**EXERCISE AIM**
Every line from the one with "new: bright orange" to the one with "shifted: bright yellow", including those two, is to be copied exactly; all other lines of the entries below are left out.

#### SOURCE INFORMATION

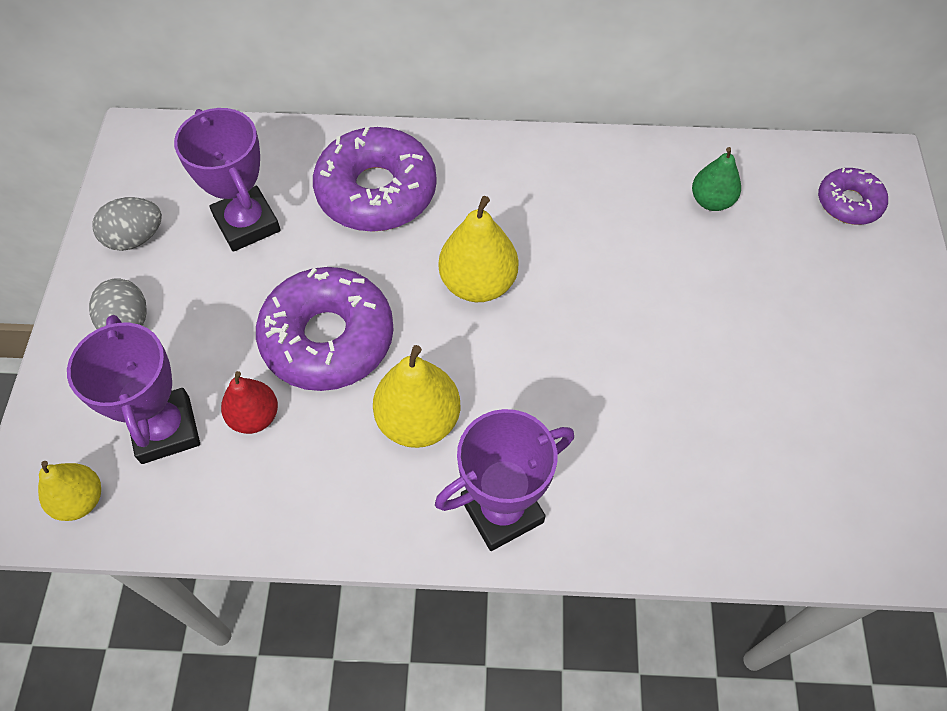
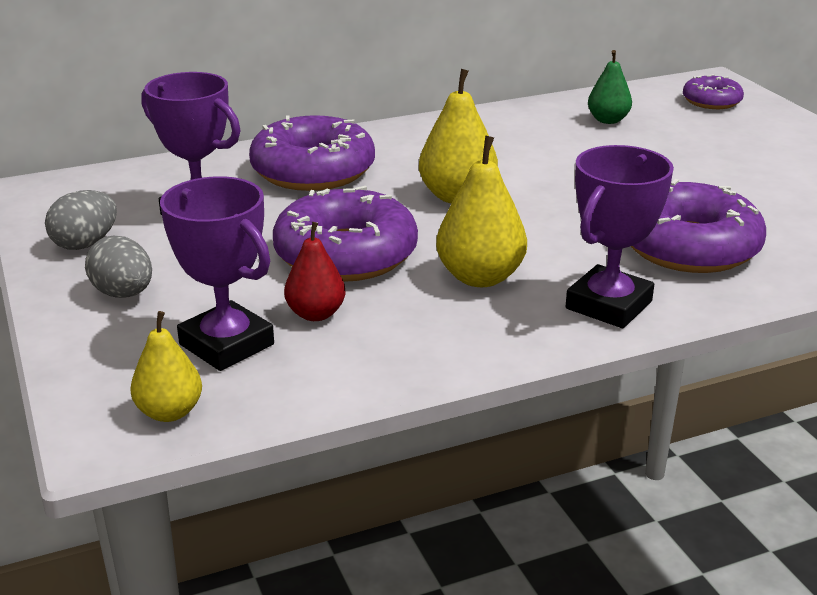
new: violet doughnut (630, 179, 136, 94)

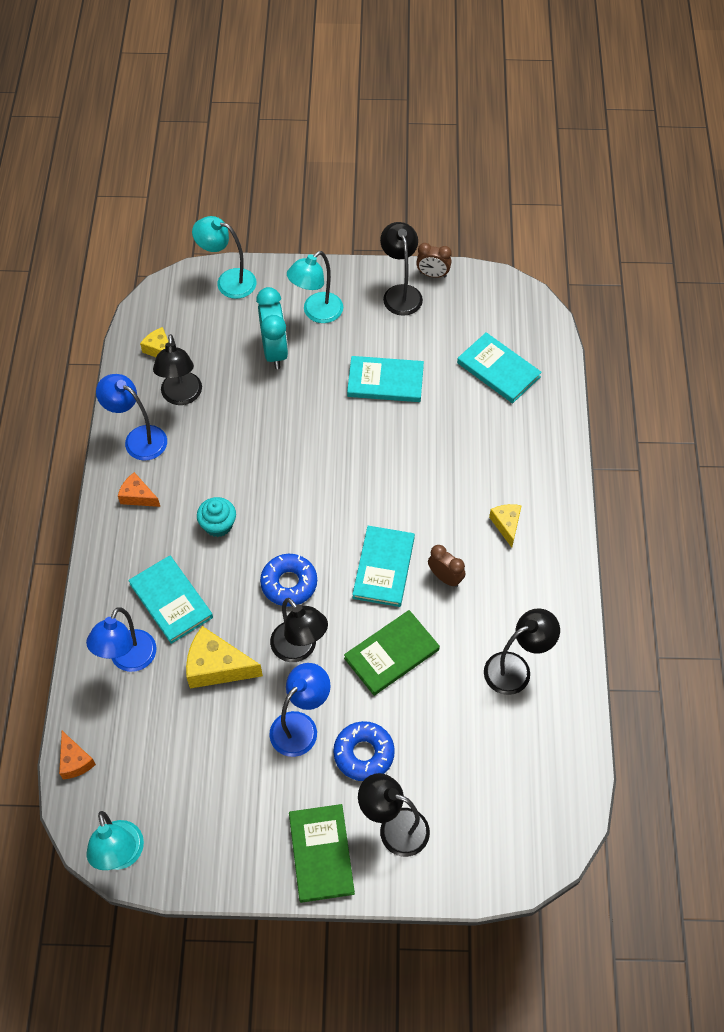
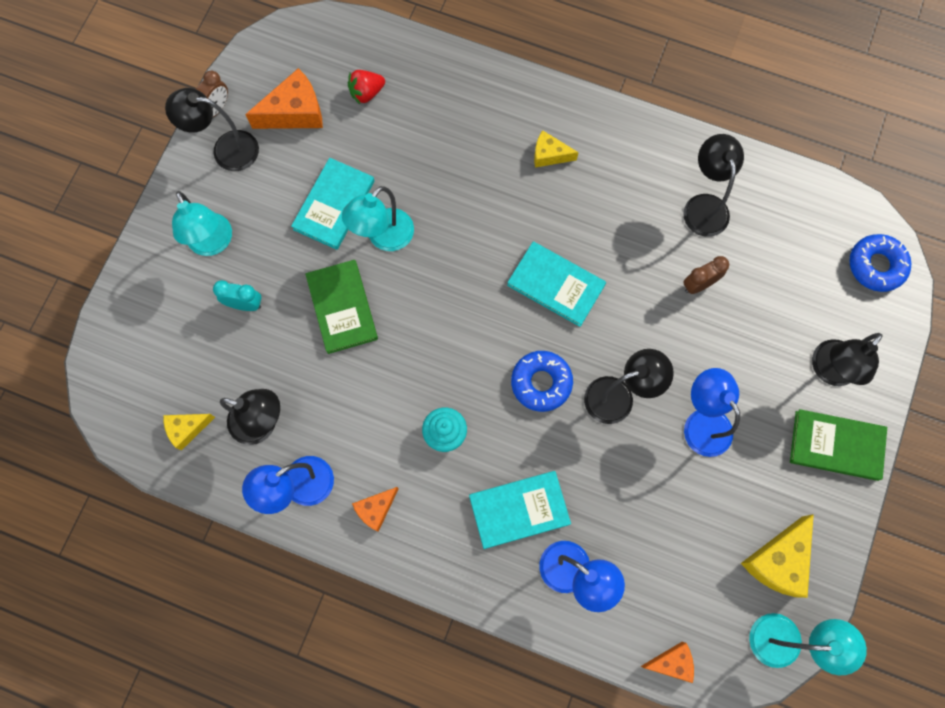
new: bright orange cheese wedge (245, 68, 78, 61)
shifted: bright yellow cheese wedge (186, 626, 77, 63) to (741, 514, 73, 84); turquoise reading lamp (192, 216, 64, 83) to (342, 186, 72, 65); royal blue doughnut (333, 721, 62, 60) to (849, 234, 62, 58); emerald hardcover (344, 610, 96, 86) to (305, 260, 73, 94); brown alarm clock (428, 545, 37, 42) to (683, 256, 46, 38)
swapped: turquoise hardcover (457, 332, 85, 71) to red toy strawberry (348, 70, 37, 34)
scaled: turquoise alarm clock (256, 287, 32, 82) = (213, 280, 49, 31) x0.60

########

**RESULT FOR THIS TASK**
new: bright orange cheese wedge (245, 68, 78, 61)
shifted: bright yellow cheese wedge (186, 626, 77, 63) to (741, 514, 73, 84); turquoise reading lamp (192, 216, 64, 83) to (342, 186, 72, 65); royal blue doughnut (333, 721, 62, 60) to (849, 234, 62, 58); emerald hardcover (344, 610, 96, 86) to (305, 260, 73, 94); brown alarm clock (428, 545, 37, 42) to (683, 256, 46, 38)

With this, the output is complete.